- [Exercise] Although the records contain pictures, none belong in the copy: restate word for word only the lines from the one with "red square: (130, 141)" through the one with "cyan line: (198, 66) -> (113, 54), turned -65", both included.

---------- Records supplied

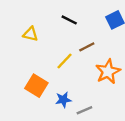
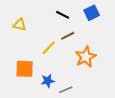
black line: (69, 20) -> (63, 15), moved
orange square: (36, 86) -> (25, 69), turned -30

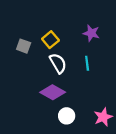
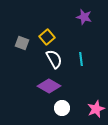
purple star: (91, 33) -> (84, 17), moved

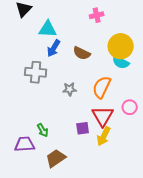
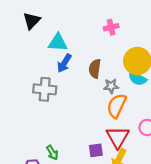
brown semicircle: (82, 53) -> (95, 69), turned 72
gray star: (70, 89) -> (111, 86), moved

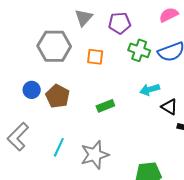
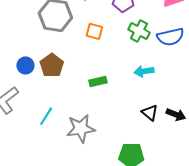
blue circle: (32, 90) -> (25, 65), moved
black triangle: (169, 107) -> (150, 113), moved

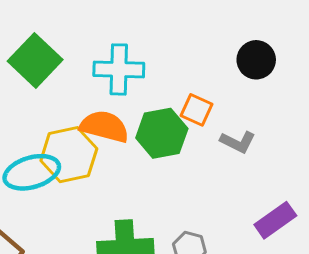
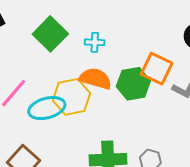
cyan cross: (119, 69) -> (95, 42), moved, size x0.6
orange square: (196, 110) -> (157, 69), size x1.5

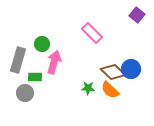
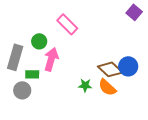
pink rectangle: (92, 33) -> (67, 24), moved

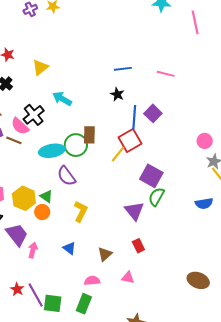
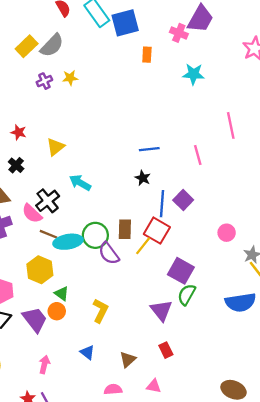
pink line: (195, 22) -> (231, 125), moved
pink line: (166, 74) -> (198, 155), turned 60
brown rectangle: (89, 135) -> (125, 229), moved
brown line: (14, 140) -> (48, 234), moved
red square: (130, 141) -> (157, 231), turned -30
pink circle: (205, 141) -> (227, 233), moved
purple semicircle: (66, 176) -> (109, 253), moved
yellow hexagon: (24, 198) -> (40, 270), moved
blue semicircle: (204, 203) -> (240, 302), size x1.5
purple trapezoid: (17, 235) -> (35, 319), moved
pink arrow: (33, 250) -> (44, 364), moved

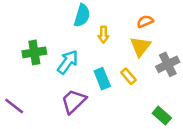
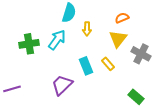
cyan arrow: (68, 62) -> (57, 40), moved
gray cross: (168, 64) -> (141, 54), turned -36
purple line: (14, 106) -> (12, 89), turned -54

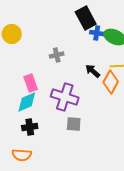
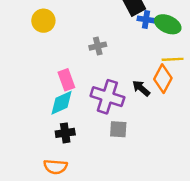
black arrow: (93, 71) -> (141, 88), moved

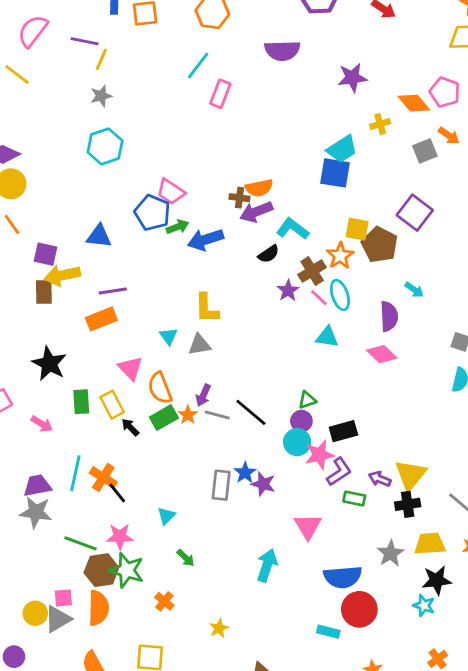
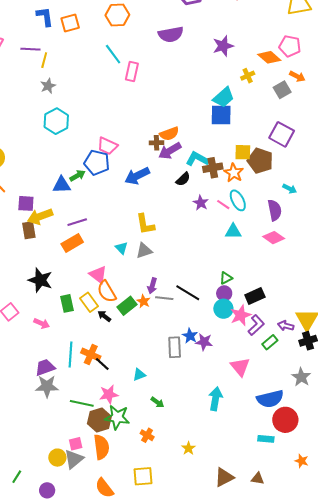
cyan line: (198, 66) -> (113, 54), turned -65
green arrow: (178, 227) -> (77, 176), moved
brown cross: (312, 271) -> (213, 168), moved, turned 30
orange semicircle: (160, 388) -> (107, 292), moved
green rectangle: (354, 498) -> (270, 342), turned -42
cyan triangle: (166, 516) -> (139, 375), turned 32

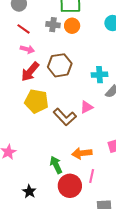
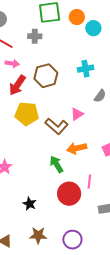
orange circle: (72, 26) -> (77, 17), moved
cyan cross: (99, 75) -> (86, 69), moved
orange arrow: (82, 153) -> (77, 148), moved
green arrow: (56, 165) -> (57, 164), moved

--------------------

- [Solution to the problem]
red square: (130, 141) -> (157, 231), turned -30
pink circle: (205, 141) -> (227, 233), moved
purple semicircle: (66, 176) -> (109, 253), moved
yellow hexagon: (24, 198) -> (40, 270), moved
blue semicircle: (204, 203) -> (240, 302), size x1.5
purple trapezoid: (17, 235) -> (35, 319), moved
pink arrow: (33, 250) -> (44, 364), moved

cyan arrow: (68, 62) -> (57, 40), moved
gray cross: (168, 64) -> (141, 54), turned -36
purple line: (14, 106) -> (12, 89), turned -54

black arrow: (93, 71) -> (141, 88), moved

cyan line: (198, 66) -> (113, 54), turned -65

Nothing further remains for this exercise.